## Work order
In the listing that follows, the range to quote begins at the line that has "turquoise fish [549,145]" and ends after the line that has "pink pawn [560,557]"; quote it verbatim and add nothing.

## Data extract
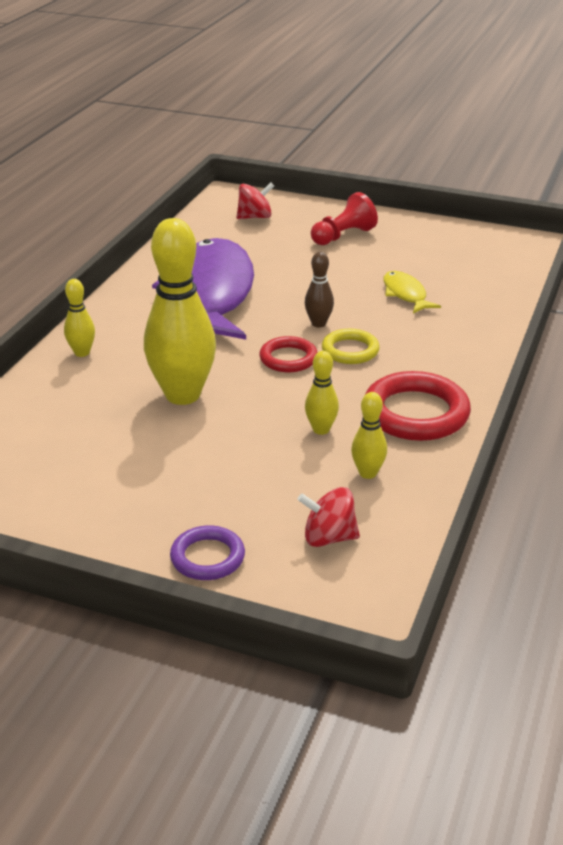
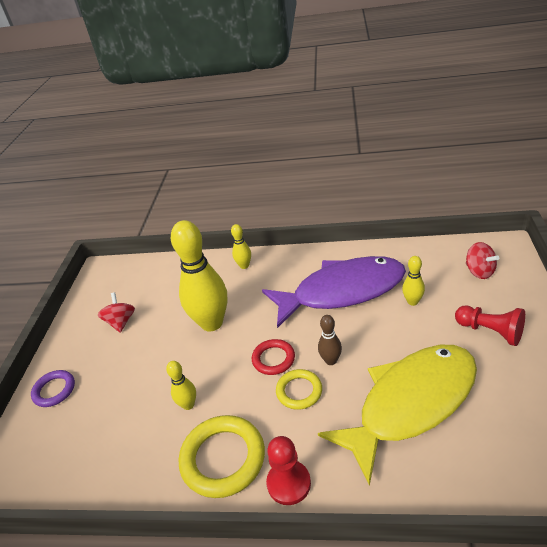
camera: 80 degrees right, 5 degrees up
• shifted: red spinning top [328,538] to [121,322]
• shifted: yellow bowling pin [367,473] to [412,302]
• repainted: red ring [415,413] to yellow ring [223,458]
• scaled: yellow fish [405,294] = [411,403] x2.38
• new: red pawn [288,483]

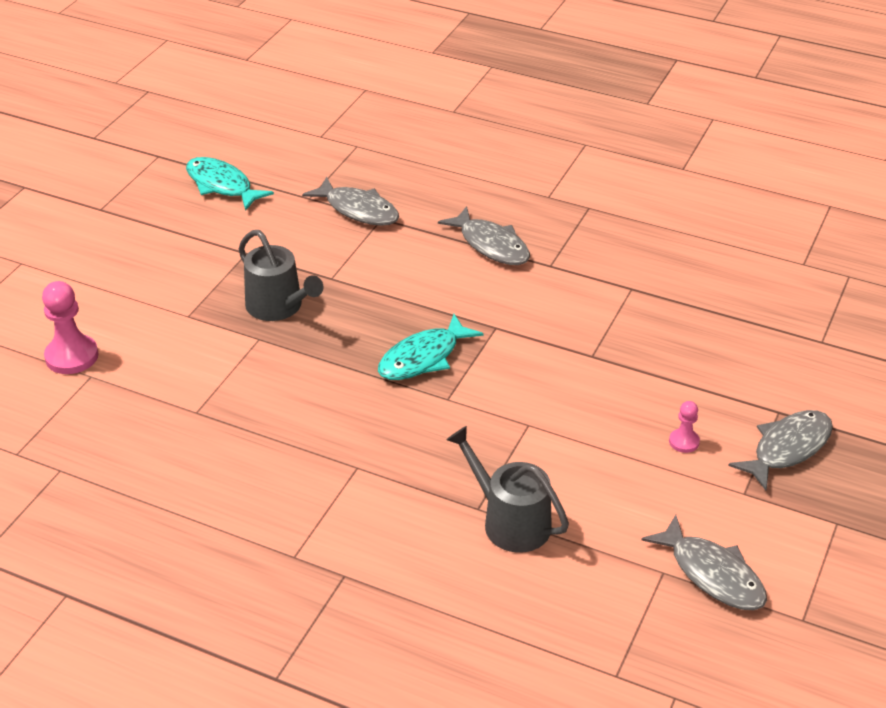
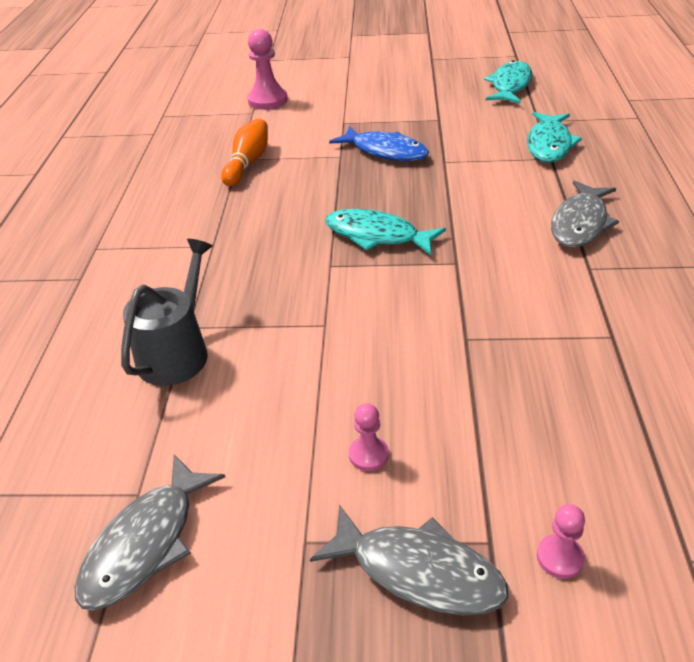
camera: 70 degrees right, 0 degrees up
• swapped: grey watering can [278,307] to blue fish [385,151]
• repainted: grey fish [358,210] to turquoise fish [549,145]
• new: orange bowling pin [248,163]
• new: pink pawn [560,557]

...

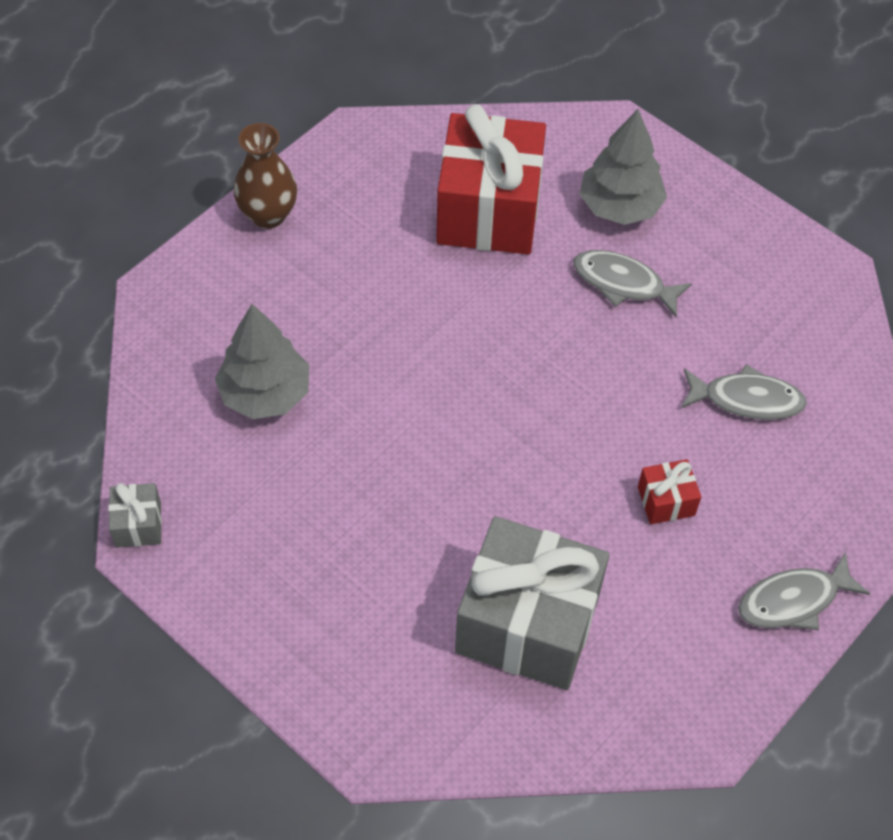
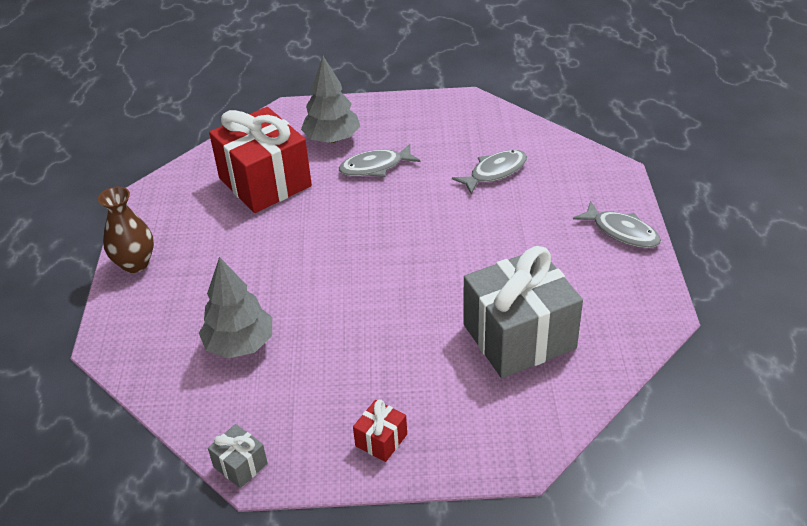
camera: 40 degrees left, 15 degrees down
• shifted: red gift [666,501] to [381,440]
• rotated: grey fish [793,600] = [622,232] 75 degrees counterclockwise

## Written answer
• repainted: grey fish [358,210] to turquoise fish [549,145]
• new: orange bowling pin [248,163]
• new: pink pawn [560,557]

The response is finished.